### Problem to solve
Turn the lines below into a numbered list, skipping any blank lines and keeping the pictures out of your answer.

### Material supplied
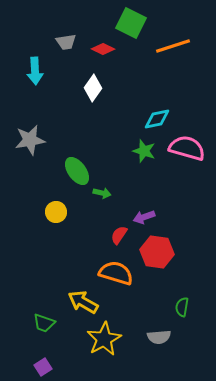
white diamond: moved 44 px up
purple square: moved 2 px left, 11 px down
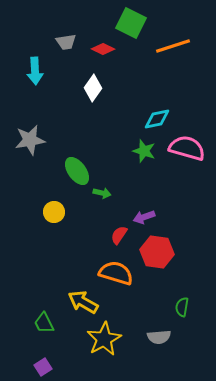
yellow circle: moved 2 px left
green trapezoid: rotated 45 degrees clockwise
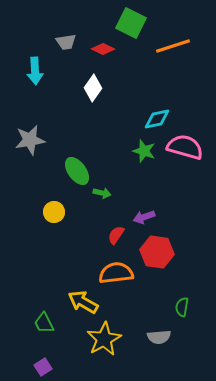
pink semicircle: moved 2 px left, 1 px up
red semicircle: moved 3 px left
orange semicircle: rotated 24 degrees counterclockwise
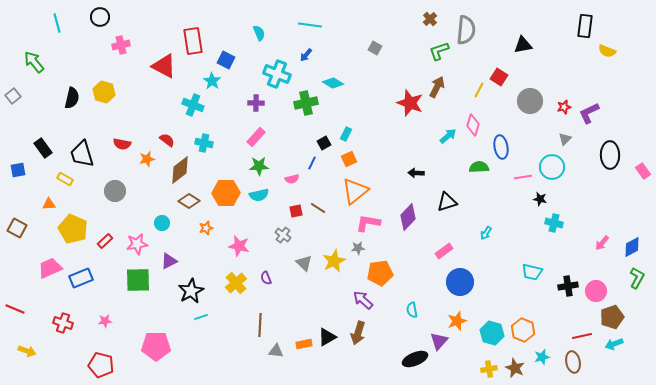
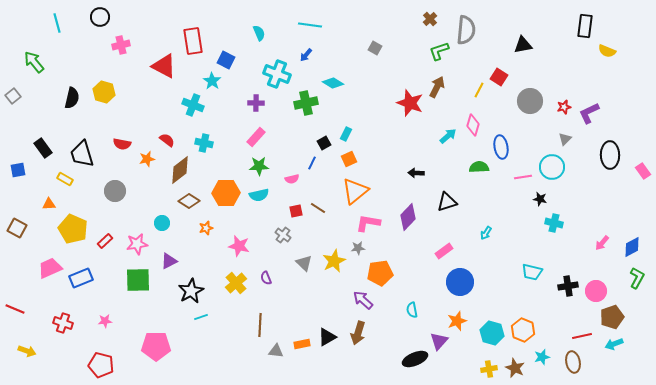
orange rectangle at (304, 344): moved 2 px left
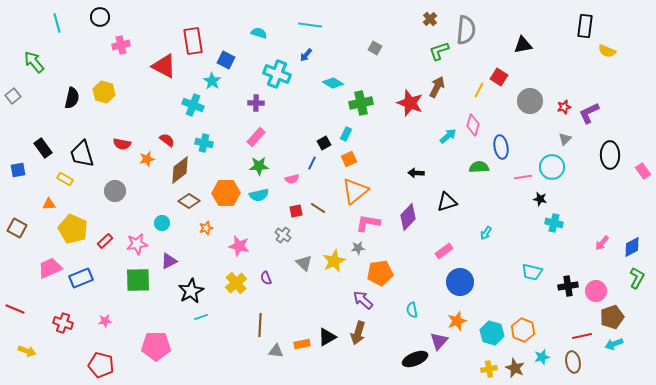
cyan semicircle at (259, 33): rotated 49 degrees counterclockwise
green cross at (306, 103): moved 55 px right
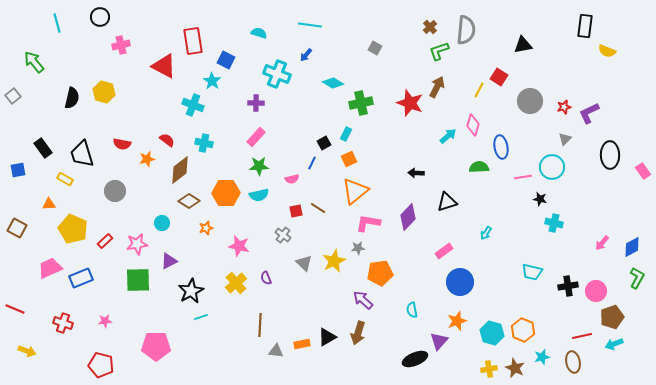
brown cross at (430, 19): moved 8 px down
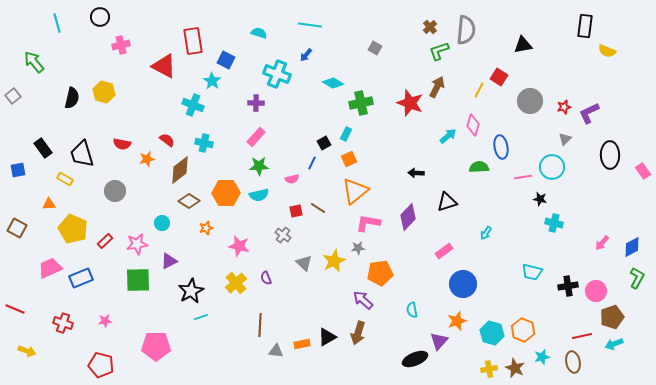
blue circle at (460, 282): moved 3 px right, 2 px down
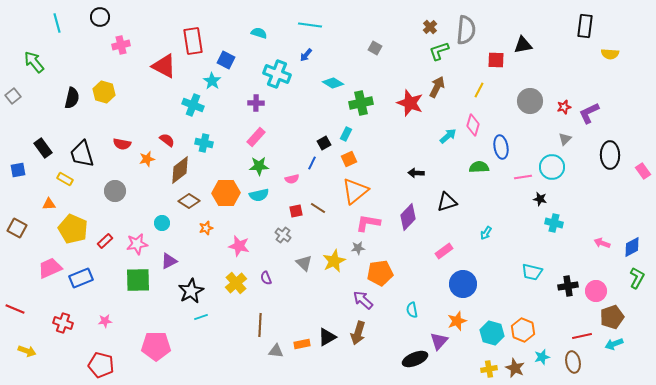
yellow semicircle at (607, 51): moved 3 px right, 3 px down; rotated 18 degrees counterclockwise
red square at (499, 77): moved 3 px left, 17 px up; rotated 30 degrees counterclockwise
pink arrow at (602, 243): rotated 70 degrees clockwise
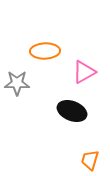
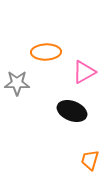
orange ellipse: moved 1 px right, 1 px down
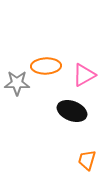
orange ellipse: moved 14 px down
pink triangle: moved 3 px down
orange trapezoid: moved 3 px left
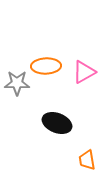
pink triangle: moved 3 px up
black ellipse: moved 15 px left, 12 px down
orange trapezoid: rotated 25 degrees counterclockwise
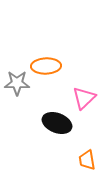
pink triangle: moved 26 px down; rotated 15 degrees counterclockwise
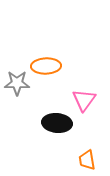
pink triangle: moved 2 px down; rotated 10 degrees counterclockwise
black ellipse: rotated 16 degrees counterclockwise
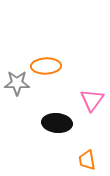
pink triangle: moved 8 px right
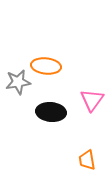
orange ellipse: rotated 8 degrees clockwise
gray star: moved 1 px right, 1 px up; rotated 10 degrees counterclockwise
black ellipse: moved 6 px left, 11 px up
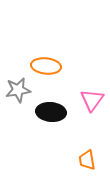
gray star: moved 8 px down
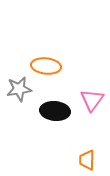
gray star: moved 1 px right, 1 px up
black ellipse: moved 4 px right, 1 px up
orange trapezoid: rotated 10 degrees clockwise
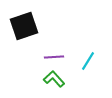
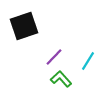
purple line: rotated 42 degrees counterclockwise
green L-shape: moved 7 px right
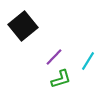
black square: moved 1 px left; rotated 20 degrees counterclockwise
green L-shape: rotated 115 degrees clockwise
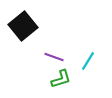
purple line: rotated 66 degrees clockwise
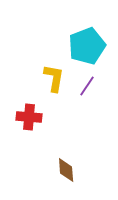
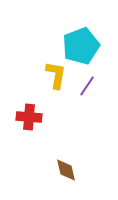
cyan pentagon: moved 6 px left
yellow L-shape: moved 2 px right, 3 px up
brown diamond: rotated 10 degrees counterclockwise
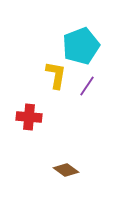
brown diamond: rotated 40 degrees counterclockwise
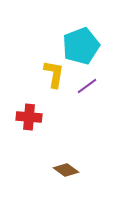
yellow L-shape: moved 2 px left, 1 px up
purple line: rotated 20 degrees clockwise
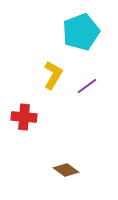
cyan pentagon: moved 14 px up
yellow L-shape: moved 1 px left, 1 px down; rotated 20 degrees clockwise
red cross: moved 5 px left
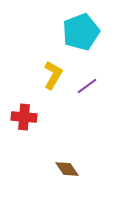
brown diamond: moved 1 px right, 1 px up; rotated 20 degrees clockwise
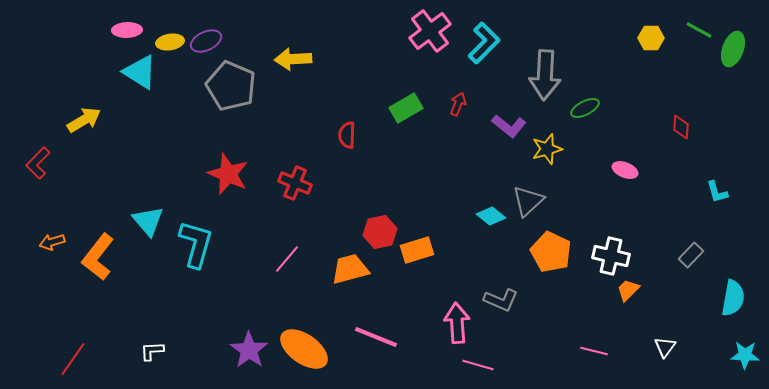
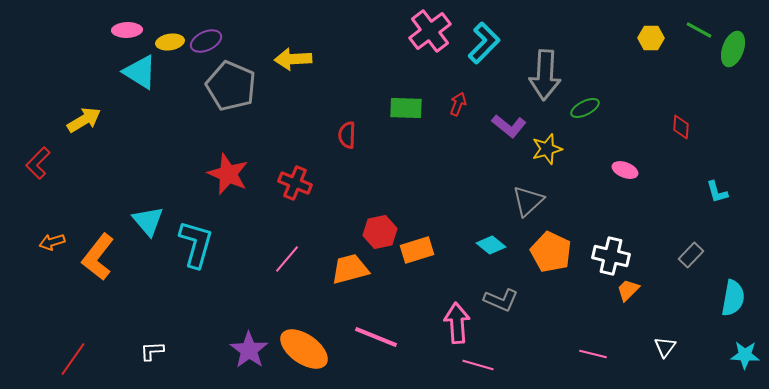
green rectangle at (406, 108): rotated 32 degrees clockwise
cyan diamond at (491, 216): moved 29 px down
pink line at (594, 351): moved 1 px left, 3 px down
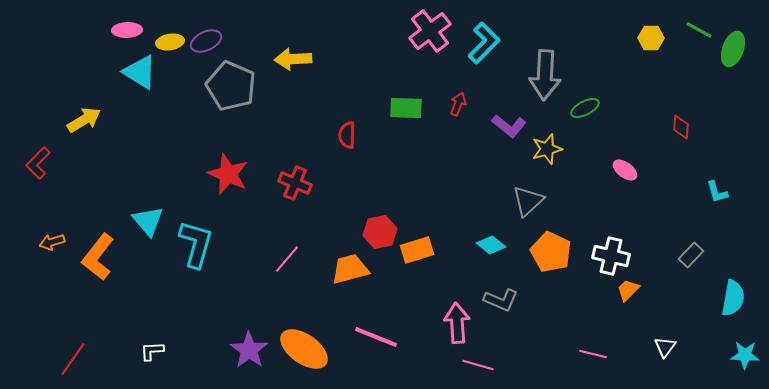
pink ellipse at (625, 170): rotated 15 degrees clockwise
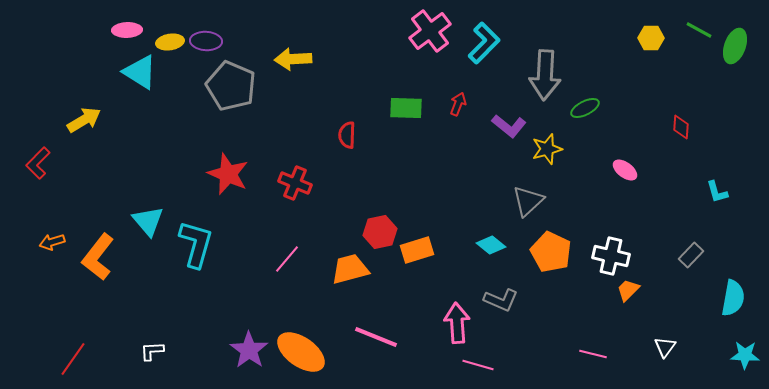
purple ellipse at (206, 41): rotated 28 degrees clockwise
green ellipse at (733, 49): moved 2 px right, 3 px up
orange ellipse at (304, 349): moved 3 px left, 3 px down
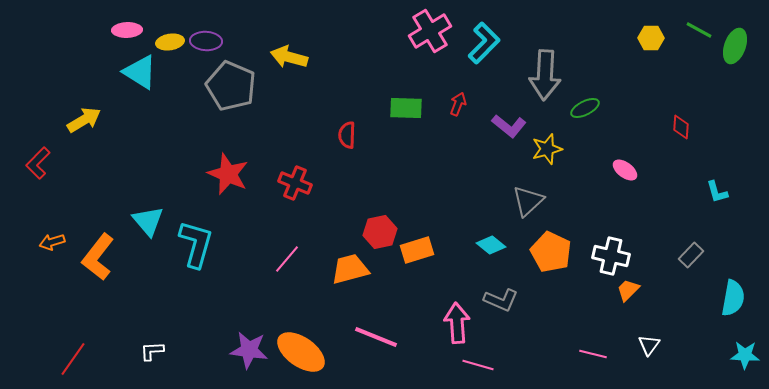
pink cross at (430, 31): rotated 6 degrees clockwise
yellow arrow at (293, 59): moved 4 px left, 2 px up; rotated 18 degrees clockwise
white triangle at (665, 347): moved 16 px left, 2 px up
purple star at (249, 350): rotated 27 degrees counterclockwise
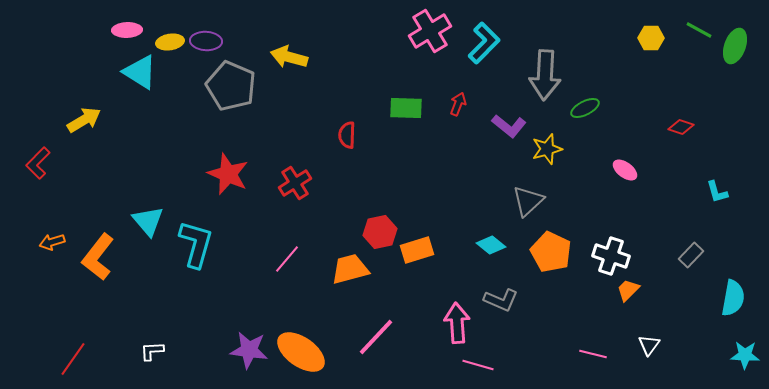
red diamond at (681, 127): rotated 75 degrees counterclockwise
red cross at (295, 183): rotated 36 degrees clockwise
white cross at (611, 256): rotated 6 degrees clockwise
pink line at (376, 337): rotated 69 degrees counterclockwise
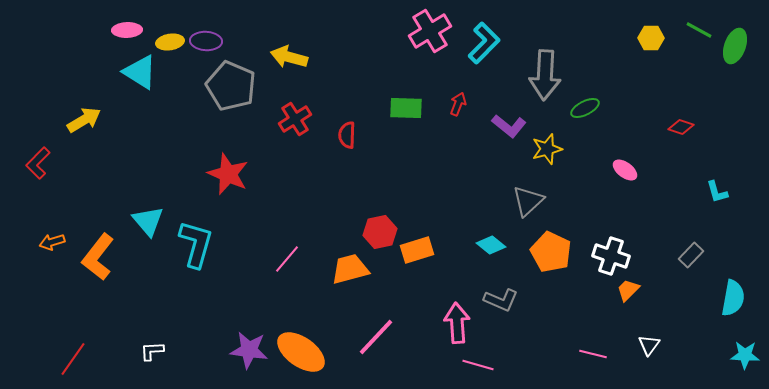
red cross at (295, 183): moved 64 px up
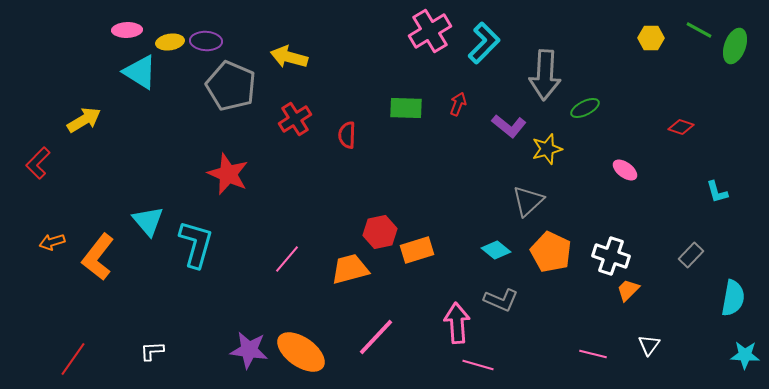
cyan diamond at (491, 245): moved 5 px right, 5 px down
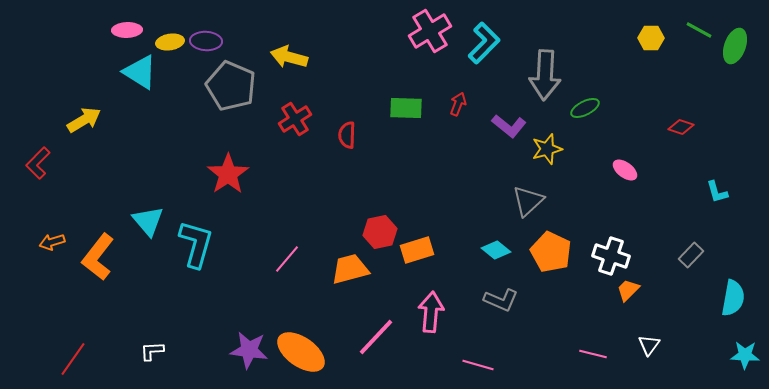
red star at (228, 174): rotated 15 degrees clockwise
pink arrow at (457, 323): moved 26 px left, 11 px up; rotated 9 degrees clockwise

### Final result
1. white diamond: moved 44 px up
2. purple square: moved 2 px left, 11 px down
3. yellow circle: moved 2 px left
4. green trapezoid: rotated 45 degrees clockwise
5. pink semicircle: moved 2 px left, 1 px up
6. red semicircle: moved 3 px left
7. orange semicircle: rotated 24 degrees counterclockwise
8. orange rectangle at (304, 344): moved 2 px left
9. cyan semicircle at (259, 33): rotated 49 degrees counterclockwise
10. green cross at (306, 103): moved 55 px right
11. brown cross at (430, 19): moved 8 px down
12. blue circle at (460, 282): moved 3 px right, 2 px down
13. yellow semicircle at (607, 51): moved 3 px right, 3 px down; rotated 18 degrees counterclockwise
14. red square at (499, 77): moved 3 px left, 17 px up; rotated 30 degrees counterclockwise
15. pink arrow at (602, 243): rotated 70 degrees clockwise
16. orange ellipse: moved 1 px right, 1 px down
17. orange ellipse: moved 14 px down
18. pink triangle: moved 3 px down
19. orange trapezoid: moved 3 px left
20. pink triangle: moved 3 px up
21. black ellipse: moved 15 px left, 12 px down
22. orange trapezoid: rotated 25 degrees counterclockwise
23. pink triangle: moved 26 px down; rotated 15 degrees counterclockwise
24. pink triangle: moved 2 px down; rotated 10 degrees counterclockwise
25. black ellipse: rotated 16 degrees counterclockwise
26. pink triangle: moved 8 px right
27. orange ellipse: rotated 8 degrees clockwise
28. gray star: moved 1 px right, 1 px up; rotated 10 degrees counterclockwise
29. black ellipse: moved 6 px left, 11 px up
30. gray star: moved 8 px down
31. gray star: moved 1 px right, 1 px up
32. black ellipse: moved 4 px right, 1 px up
33. orange trapezoid: rotated 10 degrees clockwise
34. purple line: rotated 42 degrees counterclockwise
35. green L-shape: moved 7 px right
36. black square: moved 1 px left; rotated 20 degrees counterclockwise
37. green L-shape: rotated 115 degrees clockwise
38. purple line: rotated 66 degrees clockwise
39. cyan pentagon: moved 6 px left
40. yellow L-shape: moved 2 px right, 3 px up
41. brown diamond: rotated 10 degrees counterclockwise
42. brown diamond: rotated 40 degrees counterclockwise
43. yellow L-shape: moved 2 px left, 1 px up
44. purple line: rotated 20 degrees clockwise
45. cyan pentagon: moved 14 px up
46. yellow L-shape: moved 1 px left, 1 px down; rotated 20 degrees clockwise
47. red cross: moved 5 px left
48. brown diamond: moved 1 px right, 1 px up; rotated 20 degrees clockwise
49. green rectangle at (406, 108): rotated 32 degrees clockwise
50. cyan diamond at (491, 216): moved 29 px down
51. pink line at (594, 351): moved 1 px left, 3 px down
52. pink ellipse at (625, 170): rotated 15 degrees clockwise
53. purple ellipse at (206, 41): rotated 28 degrees clockwise
54. green ellipse at (733, 49): moved 2 px right, 3 px up
55. orange ellipse at (304, 349): moved 3 px left, 3 px down
56. pink cross at (430, 31): rotated 6 degrees clockwise
57. yellow arrow at (293, 59): moved 4 px left, 2 px up; rotated 18 degrees clockwise
58. white triangle at (665, 347): moved 16 px left, 2 px up
59. purple star at (249, 350): rotated 27 degrees counterclockwise
60. red diamond at (681, 127): rotated 75 degrees counterclockwise
61. red cross at (295, 183): rotated 36 degrees clockwise
62. white cross at (611, 256): rotated 6 degrees clockwise
63. pink line at (376, 337): rotated 69 degrees counterclockwise
64. red cross at (295, 183): moved 64 px up
65. cyan diamond at (491, 245): moved 5 px right, 5 px down
66. red star at (228, 174): rotated 15 degrees clockwise
67. pink arrow at (457, 323): moved 26 px left, 11 px up; rotated 9 degrees clockwise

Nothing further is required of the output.